Stored items:
****************************************
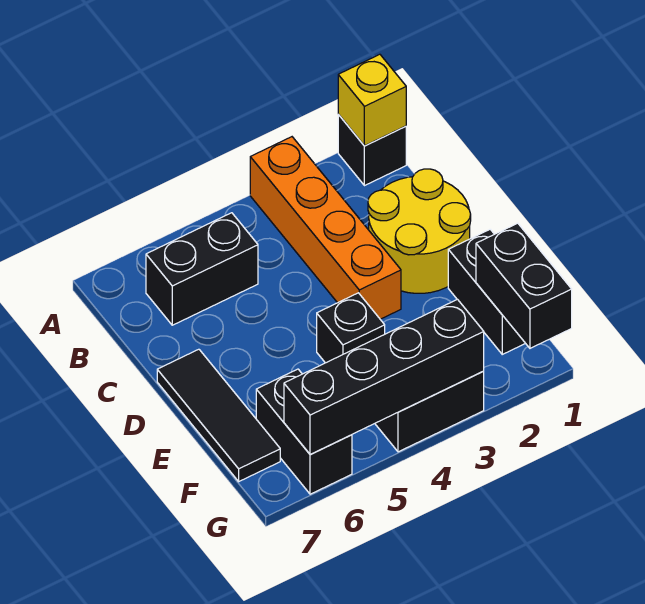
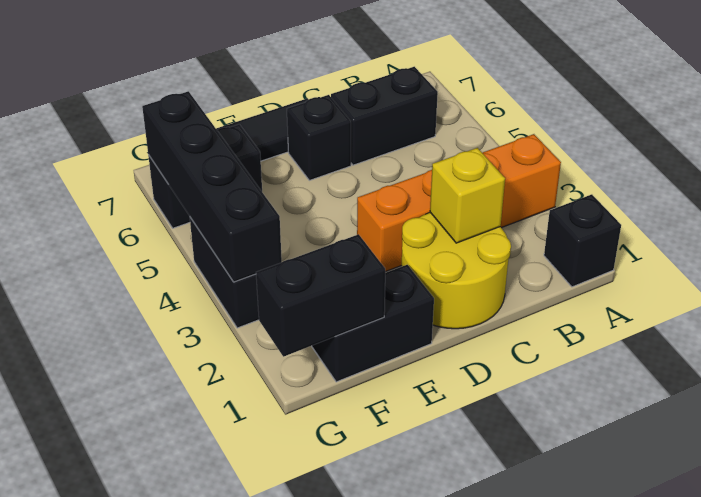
yellow brick A1 level 2 -> yellow brick C2 level 2
black brick B5:B6 level 1 -> black brick B6:C6 level 1
black brick E4 level 1 -> black brick D6 level 1

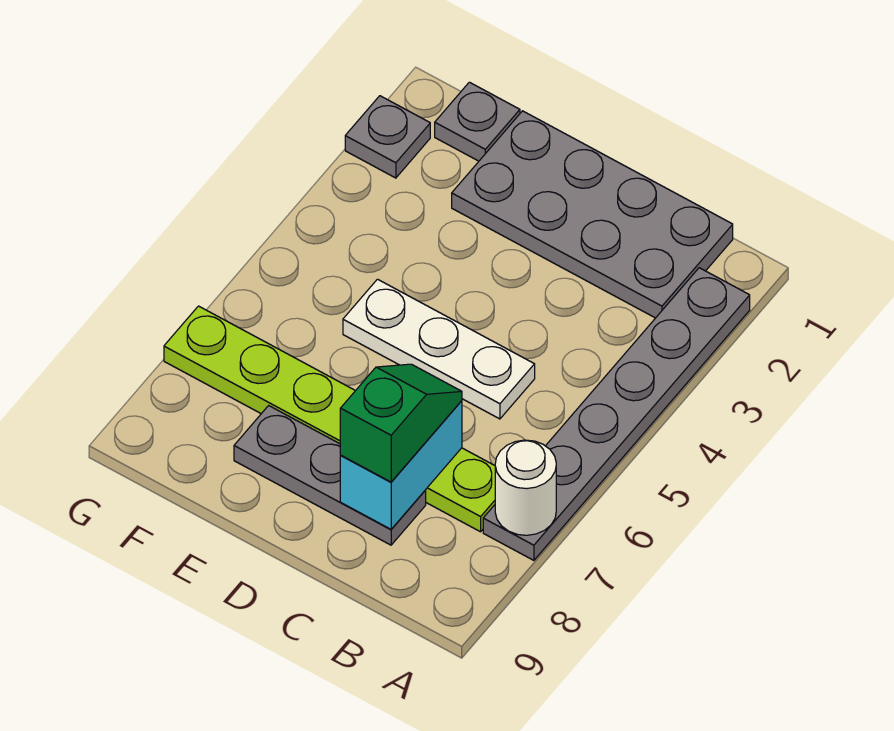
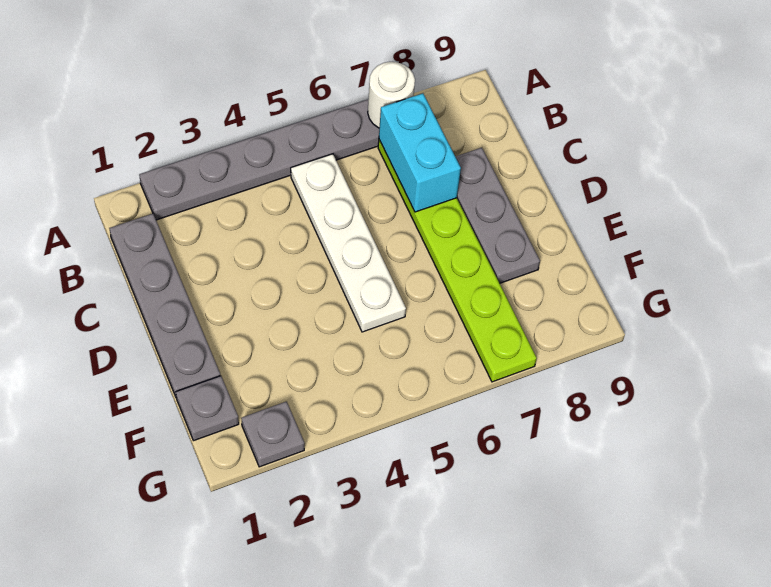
grey plate B1:E2 level 1 -> grey plate B1:E1 level 1
white plate C5:E5 level 1 -> white plate B5:E5 level 1
cyan brick C7:C8 level 2 -> cyan brick B7:C7 level 2
green slope C7:C8 level 3 top 8 -> none

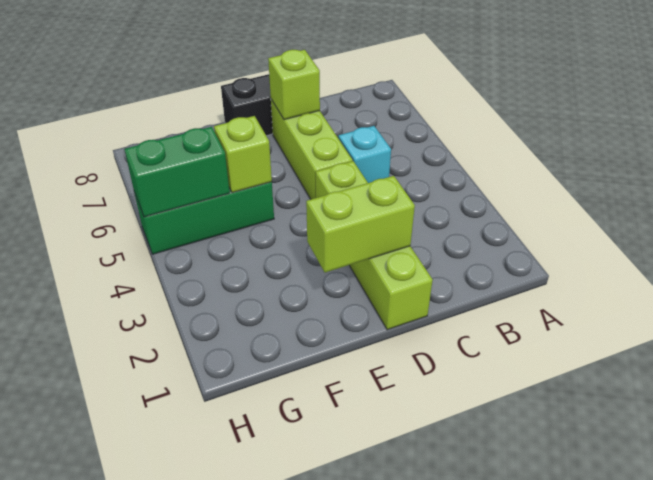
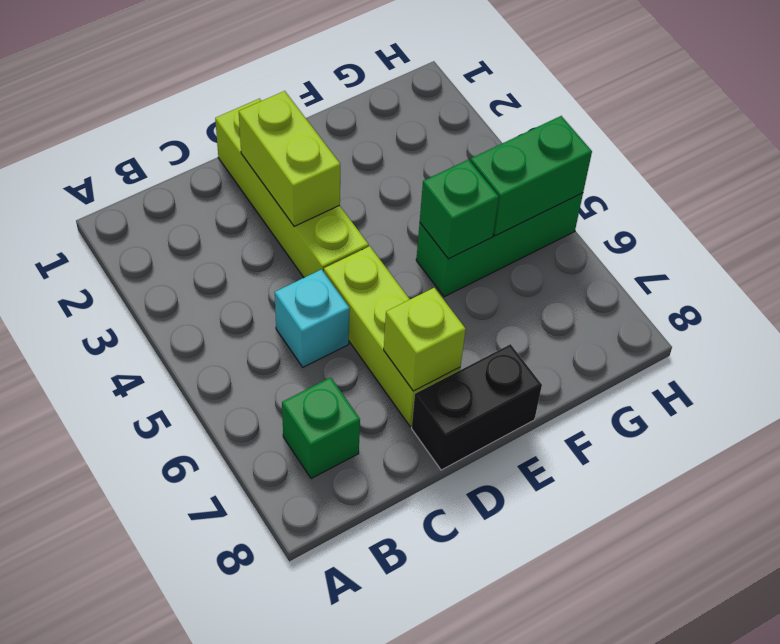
none -> green brick B7 level 1
lime brick D2:E2 level 2 -> lime brick D2:D3 level 2
lime brick F5 level 2 -> green brick F5 level 2

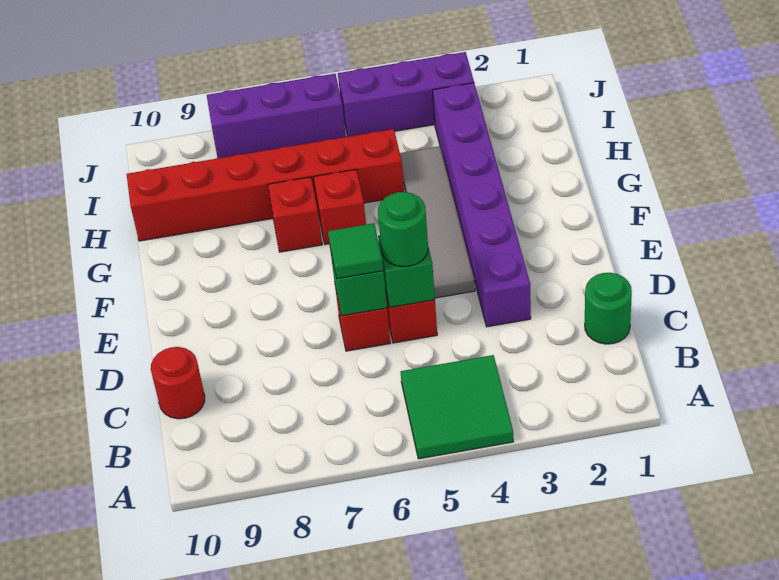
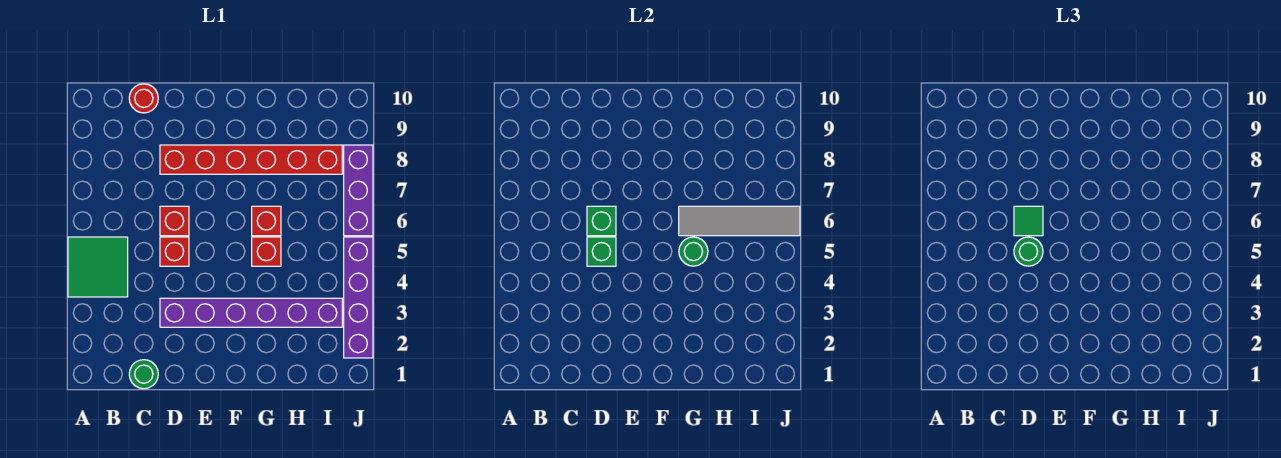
grey tile E4:H4 level 1 -> grey tile G6:J6 level 2
none -> green round brick G5 level 2
red brick G7 level 1 -> red brick G5 level 1
red brick H5:H10 level 1 -> red brick D8:I8 level 1
purple brick J3:J5 level 1 -> purple brick J2:J5 level 1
****************************************
Here the job is to copy the stretch of records from the line containing "grey plate B1:E2" through the line containing "none -> green brick B7 level 1", word for word. Leave every picture out.

Expected output
grey plate B1:E2 level 1 -> grey plate B1:E1 level 1
white plate C5:E5 level 1 -> white plate B5:E5 level 1
cyan brick C7:C8 level 2 -> cyan brick B7:C7 level 2
green slope C7:C8 level 3 top 8 -> none

none -> green brick B7 level 1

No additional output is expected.